AVAILABLE DATA:

►

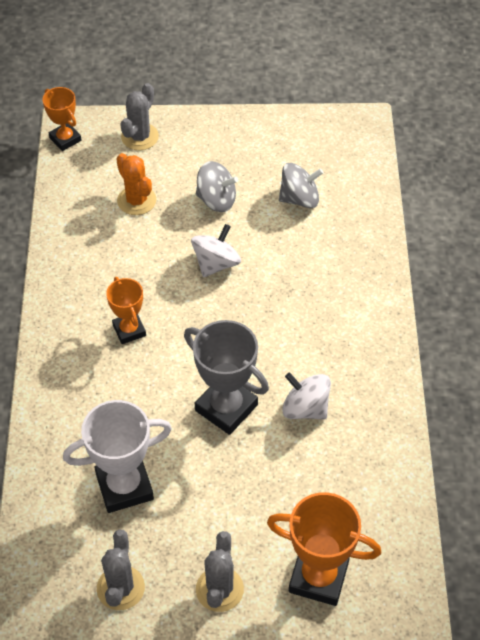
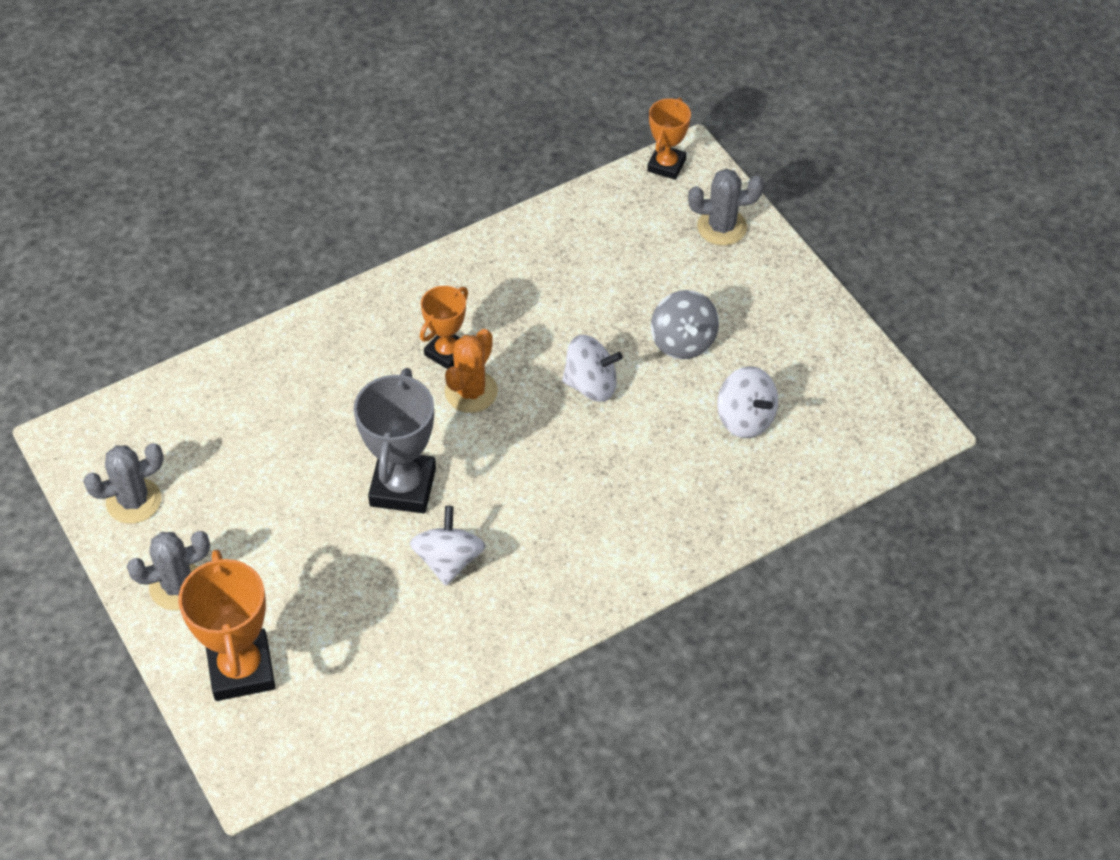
camera: 60 degrees right, 0 degrees up
(124, 486) = (251, 446): white trophy -> none
(136, 200) = (627, 270): orange cactus -> orange cactus (471, 392)
(299, 199) = (745, 418): grey spinning top -> white spinning top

◄

PROBLEM TO WORK ON:
Repeat all the material exactly, but keep pictures out of the copy.

RESPONSE AREA:
camera: 60 degrees right, 0 degrees up
(124, 486) = (251, 446): white trophy -> none
(136, 200) = (627, 270): orange cactus -> orange cactus (471, 392)
(299, 199) = (745, 418): grey spinning top -> white spinning top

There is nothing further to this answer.